**What is being asked**
Using the material that follows, output exactly the lines from the one containing "BT1 pin TXD: A3 -> 8" through the one containing "SD3 pin CS: D10 -> TX", with both ends kept.

**Data for this exercise**
^^^^^^^^^^^^^^^^

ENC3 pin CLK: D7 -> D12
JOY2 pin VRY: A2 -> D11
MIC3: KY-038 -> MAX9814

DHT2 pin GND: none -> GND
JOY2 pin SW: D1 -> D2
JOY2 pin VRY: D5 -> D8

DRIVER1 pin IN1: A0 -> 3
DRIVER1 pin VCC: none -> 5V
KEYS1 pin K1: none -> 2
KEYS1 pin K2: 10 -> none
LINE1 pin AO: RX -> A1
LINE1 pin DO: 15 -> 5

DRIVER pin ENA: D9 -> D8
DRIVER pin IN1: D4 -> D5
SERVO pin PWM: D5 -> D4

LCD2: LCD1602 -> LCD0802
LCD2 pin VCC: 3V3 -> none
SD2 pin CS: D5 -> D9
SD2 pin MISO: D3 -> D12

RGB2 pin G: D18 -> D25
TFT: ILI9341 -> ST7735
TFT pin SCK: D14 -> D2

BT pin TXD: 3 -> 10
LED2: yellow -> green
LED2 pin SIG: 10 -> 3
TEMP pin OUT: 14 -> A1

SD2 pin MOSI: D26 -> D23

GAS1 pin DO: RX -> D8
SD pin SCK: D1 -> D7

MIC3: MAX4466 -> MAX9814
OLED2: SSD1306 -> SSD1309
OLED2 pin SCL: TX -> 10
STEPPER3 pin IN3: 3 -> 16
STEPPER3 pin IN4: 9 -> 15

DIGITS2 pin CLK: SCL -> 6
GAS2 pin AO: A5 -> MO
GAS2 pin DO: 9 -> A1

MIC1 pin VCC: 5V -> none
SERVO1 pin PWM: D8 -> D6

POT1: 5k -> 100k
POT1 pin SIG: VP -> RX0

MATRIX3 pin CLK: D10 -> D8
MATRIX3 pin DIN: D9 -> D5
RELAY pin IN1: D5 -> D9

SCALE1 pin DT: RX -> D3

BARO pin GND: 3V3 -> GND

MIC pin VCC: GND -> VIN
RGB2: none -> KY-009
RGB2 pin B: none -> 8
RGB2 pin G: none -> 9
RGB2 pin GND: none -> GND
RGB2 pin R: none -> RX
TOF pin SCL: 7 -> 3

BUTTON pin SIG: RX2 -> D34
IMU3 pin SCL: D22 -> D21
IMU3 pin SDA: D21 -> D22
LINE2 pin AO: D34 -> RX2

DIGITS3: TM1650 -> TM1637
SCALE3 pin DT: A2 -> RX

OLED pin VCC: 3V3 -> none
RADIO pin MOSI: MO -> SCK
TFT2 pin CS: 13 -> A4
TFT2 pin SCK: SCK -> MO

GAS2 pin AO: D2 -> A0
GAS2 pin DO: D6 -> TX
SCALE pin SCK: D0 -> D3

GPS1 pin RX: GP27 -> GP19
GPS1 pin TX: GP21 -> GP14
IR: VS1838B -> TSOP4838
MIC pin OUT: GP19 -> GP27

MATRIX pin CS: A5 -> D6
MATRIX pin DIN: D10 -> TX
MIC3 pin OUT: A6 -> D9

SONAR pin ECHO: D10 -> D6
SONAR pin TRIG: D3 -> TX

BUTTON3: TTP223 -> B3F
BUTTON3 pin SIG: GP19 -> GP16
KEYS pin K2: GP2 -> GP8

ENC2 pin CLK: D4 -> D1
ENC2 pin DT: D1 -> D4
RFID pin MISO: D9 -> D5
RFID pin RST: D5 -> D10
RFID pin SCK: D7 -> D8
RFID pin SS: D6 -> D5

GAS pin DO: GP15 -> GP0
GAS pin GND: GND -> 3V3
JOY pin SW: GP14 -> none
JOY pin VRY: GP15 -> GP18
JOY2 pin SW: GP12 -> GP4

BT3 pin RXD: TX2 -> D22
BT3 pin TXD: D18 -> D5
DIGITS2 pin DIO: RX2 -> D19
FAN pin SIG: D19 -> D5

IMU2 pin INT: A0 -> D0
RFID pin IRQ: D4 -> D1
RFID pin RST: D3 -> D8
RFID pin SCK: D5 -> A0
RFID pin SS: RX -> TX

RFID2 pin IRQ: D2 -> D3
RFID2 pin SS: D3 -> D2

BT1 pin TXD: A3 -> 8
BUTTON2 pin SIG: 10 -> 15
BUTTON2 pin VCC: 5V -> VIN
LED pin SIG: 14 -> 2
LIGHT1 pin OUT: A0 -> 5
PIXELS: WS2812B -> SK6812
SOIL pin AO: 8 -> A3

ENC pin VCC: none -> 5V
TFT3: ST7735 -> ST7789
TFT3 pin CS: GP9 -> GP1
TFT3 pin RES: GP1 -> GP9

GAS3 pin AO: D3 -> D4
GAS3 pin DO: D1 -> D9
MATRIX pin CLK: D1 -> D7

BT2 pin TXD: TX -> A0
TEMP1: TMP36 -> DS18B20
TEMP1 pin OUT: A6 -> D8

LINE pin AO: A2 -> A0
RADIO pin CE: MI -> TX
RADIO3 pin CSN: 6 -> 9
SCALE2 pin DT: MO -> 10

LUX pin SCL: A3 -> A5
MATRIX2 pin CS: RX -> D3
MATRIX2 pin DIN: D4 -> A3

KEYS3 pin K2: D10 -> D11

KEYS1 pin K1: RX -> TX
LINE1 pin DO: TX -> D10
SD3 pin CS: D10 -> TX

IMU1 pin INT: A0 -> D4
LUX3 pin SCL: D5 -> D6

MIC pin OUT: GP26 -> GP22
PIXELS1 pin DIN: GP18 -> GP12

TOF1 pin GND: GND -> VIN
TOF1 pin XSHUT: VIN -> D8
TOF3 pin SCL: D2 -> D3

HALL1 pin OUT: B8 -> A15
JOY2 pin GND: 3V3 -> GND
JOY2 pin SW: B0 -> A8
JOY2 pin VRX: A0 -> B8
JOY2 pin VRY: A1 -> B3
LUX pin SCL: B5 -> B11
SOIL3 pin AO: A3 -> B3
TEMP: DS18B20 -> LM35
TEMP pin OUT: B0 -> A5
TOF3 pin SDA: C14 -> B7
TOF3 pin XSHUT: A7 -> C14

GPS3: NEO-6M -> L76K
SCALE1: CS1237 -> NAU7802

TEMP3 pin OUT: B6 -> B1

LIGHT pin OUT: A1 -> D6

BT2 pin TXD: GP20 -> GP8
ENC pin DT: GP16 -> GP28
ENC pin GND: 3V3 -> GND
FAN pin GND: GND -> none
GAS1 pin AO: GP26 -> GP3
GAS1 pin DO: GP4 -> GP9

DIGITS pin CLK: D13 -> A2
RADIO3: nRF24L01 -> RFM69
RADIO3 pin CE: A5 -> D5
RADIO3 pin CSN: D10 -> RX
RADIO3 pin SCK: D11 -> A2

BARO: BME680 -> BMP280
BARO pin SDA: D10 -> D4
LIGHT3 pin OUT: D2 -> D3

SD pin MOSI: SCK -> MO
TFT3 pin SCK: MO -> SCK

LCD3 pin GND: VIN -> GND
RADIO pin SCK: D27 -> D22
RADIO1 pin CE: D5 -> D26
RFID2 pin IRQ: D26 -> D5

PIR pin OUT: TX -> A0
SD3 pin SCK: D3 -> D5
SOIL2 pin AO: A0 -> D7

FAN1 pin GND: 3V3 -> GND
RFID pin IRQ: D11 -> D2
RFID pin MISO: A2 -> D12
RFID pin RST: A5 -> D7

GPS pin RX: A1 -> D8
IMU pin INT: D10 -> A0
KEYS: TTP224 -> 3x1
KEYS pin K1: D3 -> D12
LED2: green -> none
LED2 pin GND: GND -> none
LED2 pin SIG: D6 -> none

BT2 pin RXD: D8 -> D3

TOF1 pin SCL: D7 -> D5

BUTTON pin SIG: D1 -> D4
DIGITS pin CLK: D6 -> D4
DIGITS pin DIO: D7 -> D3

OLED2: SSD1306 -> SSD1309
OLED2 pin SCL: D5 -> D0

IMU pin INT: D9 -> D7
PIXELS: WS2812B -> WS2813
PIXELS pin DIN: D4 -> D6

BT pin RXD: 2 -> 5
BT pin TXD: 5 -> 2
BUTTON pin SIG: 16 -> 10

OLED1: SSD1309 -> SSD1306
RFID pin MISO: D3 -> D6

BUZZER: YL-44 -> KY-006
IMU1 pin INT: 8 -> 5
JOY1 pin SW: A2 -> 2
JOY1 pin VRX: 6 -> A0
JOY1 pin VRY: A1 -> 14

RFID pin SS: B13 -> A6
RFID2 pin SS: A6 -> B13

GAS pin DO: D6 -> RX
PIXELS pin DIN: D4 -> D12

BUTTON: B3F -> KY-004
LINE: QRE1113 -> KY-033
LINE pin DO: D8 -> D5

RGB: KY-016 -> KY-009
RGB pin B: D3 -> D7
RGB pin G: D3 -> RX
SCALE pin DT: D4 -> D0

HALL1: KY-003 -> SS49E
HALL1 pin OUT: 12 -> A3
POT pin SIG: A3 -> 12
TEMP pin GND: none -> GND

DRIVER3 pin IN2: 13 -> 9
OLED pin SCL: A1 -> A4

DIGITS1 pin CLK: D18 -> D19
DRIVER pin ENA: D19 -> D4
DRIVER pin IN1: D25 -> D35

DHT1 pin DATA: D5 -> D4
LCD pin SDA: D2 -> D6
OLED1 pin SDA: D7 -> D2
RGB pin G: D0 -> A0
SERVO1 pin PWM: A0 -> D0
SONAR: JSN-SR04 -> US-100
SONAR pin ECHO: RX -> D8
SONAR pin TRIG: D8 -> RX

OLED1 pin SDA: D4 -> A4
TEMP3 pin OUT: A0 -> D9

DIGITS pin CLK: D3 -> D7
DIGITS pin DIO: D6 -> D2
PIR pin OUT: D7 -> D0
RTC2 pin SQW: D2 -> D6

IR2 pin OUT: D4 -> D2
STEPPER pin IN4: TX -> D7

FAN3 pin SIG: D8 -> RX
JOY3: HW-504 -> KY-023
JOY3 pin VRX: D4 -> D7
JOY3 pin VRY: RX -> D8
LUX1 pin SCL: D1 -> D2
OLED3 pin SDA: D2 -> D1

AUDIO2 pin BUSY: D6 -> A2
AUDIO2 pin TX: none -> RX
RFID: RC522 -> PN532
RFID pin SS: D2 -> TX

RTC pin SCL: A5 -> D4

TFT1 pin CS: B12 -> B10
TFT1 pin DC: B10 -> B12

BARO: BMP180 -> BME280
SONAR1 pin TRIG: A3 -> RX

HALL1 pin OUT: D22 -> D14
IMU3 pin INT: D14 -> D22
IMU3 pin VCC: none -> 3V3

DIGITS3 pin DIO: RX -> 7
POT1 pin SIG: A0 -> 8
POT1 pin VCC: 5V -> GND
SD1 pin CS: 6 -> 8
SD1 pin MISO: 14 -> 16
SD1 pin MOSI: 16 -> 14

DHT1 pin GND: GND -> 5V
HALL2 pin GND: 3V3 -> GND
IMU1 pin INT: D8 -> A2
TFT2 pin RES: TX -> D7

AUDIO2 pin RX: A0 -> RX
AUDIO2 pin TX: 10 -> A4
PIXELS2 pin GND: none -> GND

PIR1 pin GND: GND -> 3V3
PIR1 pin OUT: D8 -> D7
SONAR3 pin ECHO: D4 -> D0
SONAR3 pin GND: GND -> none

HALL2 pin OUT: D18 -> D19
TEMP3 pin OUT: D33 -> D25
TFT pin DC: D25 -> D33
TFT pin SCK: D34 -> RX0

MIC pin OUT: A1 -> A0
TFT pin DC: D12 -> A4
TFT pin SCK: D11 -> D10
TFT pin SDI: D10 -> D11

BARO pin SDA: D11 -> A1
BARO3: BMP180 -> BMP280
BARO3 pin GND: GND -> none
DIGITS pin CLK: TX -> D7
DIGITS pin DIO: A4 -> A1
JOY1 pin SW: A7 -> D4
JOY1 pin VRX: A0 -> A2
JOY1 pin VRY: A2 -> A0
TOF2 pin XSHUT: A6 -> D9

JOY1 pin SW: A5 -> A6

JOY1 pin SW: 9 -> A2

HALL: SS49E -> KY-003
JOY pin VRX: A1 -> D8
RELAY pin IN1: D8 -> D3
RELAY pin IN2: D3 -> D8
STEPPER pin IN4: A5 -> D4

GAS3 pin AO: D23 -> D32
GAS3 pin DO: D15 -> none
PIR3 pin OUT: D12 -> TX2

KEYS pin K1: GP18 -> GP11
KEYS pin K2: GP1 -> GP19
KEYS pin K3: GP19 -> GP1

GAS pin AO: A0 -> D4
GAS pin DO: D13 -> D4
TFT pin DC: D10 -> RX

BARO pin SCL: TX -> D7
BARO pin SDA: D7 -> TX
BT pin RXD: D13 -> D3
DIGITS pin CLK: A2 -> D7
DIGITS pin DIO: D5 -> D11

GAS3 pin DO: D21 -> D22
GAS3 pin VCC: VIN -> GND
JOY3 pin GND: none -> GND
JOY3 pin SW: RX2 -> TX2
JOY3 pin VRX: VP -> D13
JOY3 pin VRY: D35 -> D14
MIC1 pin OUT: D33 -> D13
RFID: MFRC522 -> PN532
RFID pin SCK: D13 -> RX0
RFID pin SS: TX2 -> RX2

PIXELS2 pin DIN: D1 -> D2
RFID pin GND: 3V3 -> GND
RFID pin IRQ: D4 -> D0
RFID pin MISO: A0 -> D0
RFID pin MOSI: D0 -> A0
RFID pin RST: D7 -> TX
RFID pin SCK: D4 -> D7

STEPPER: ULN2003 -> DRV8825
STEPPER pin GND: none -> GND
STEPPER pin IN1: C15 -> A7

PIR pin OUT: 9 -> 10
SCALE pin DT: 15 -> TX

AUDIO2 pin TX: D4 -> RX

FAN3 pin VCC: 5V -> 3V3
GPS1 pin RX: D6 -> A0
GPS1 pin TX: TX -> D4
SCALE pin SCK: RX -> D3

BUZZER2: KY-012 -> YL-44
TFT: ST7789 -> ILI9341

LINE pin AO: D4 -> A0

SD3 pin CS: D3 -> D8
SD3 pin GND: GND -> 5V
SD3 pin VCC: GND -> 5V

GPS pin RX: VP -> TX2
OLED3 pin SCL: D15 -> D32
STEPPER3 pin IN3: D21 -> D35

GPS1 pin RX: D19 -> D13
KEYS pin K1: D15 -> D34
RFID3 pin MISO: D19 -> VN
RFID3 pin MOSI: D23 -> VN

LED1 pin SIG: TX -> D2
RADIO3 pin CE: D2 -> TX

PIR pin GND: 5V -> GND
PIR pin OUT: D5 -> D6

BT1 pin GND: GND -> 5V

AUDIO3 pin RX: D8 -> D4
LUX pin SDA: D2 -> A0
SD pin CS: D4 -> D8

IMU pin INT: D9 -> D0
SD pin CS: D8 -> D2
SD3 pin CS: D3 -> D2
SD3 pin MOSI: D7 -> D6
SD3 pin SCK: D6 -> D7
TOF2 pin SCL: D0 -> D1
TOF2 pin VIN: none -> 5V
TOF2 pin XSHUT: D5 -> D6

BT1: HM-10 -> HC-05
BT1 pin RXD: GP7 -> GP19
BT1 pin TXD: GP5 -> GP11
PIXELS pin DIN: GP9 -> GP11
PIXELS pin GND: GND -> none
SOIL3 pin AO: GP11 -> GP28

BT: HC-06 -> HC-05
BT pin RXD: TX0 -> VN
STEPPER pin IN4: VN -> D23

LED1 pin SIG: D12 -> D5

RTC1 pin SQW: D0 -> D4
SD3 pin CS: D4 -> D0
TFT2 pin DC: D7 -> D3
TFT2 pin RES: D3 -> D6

^^^^^^^^^^^^^^^^

**Task solution**
BT1 pin TXD: A3 -> 8
BUTTON2 pin SIG: 10 -> 15
BUTTON2 pin VCC: 5V -> VIN
LED pin SIG: 14 -> 2
LIGHT1 pin OUT: A0 -> 5
PIXELS: WS2812B -> SK6812
SOIL pin AO: 8 -> A3

ENC pin VCC: none -> 5V
TFT3: ST7735 -> ST7789
TFT3 pin CS: GP9 -> GP1
TFT3 pin RES: GP1 -> GP9

GAS3 pin AO: D3 -> D4
GAS3 pin DO: D1 -> D9
MATRIX pin CLK: D1 -> D7

BT2 pin TXD: TX -> A0
TEMP1: TMP36 -> DS18B20
TEMP1 pin OUT: A6 -> D8

LINE pin AO: A2 -> A0
RADIO pin CE: MI -> TX
RADIO3 pin CSN: 6 -> 9
SCALE2 pin DT: MO -> 10

LUX pin SCL: A3 -> A5
MATRIX2 pin CS: RX -> D3
MATRIX2 pin DIN: D4 -> A3

KEYS3 pin K2: D10 -> D11

KEYS1 pin K1: RX -> TX
LINE1 pin DO: TX -> D10
SD3 pin CS: D10 -> TX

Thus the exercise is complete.